▶ **Work to be completed**
Check every line of the listing below for the word "plate" and give the number of lines where it appears, with nothing added.

▶ **Given material**
____

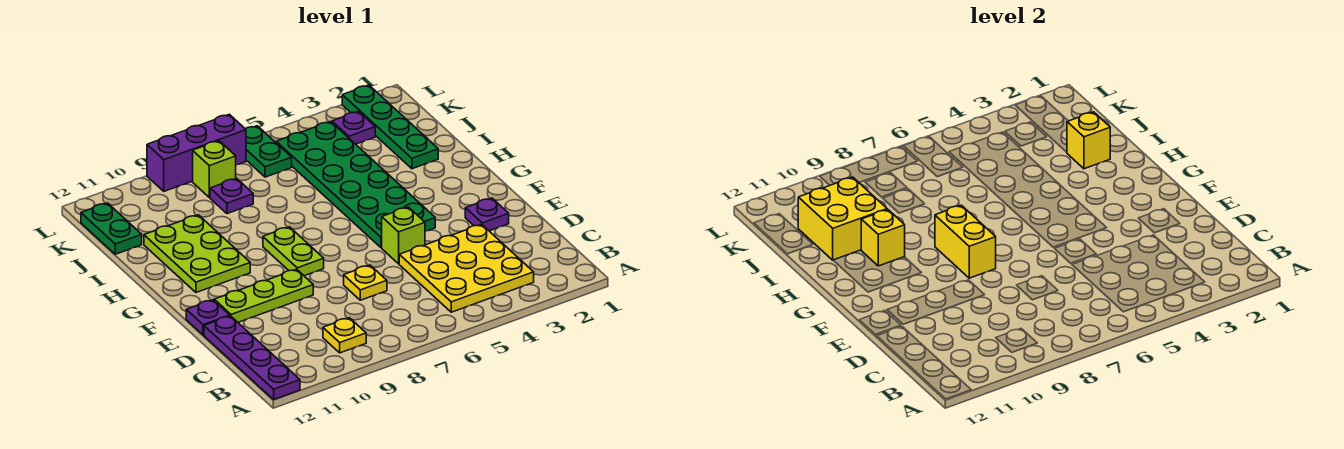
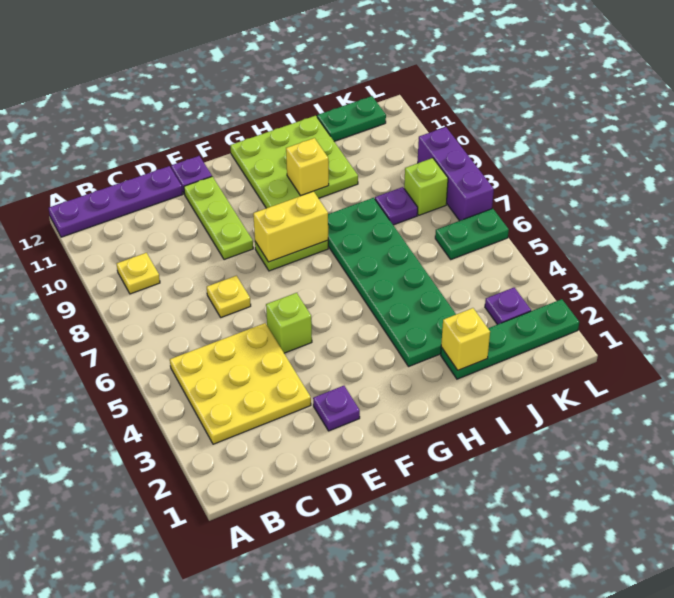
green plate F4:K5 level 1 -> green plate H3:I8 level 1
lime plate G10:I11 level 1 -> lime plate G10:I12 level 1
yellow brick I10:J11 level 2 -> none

____

▶ **Task answer**
2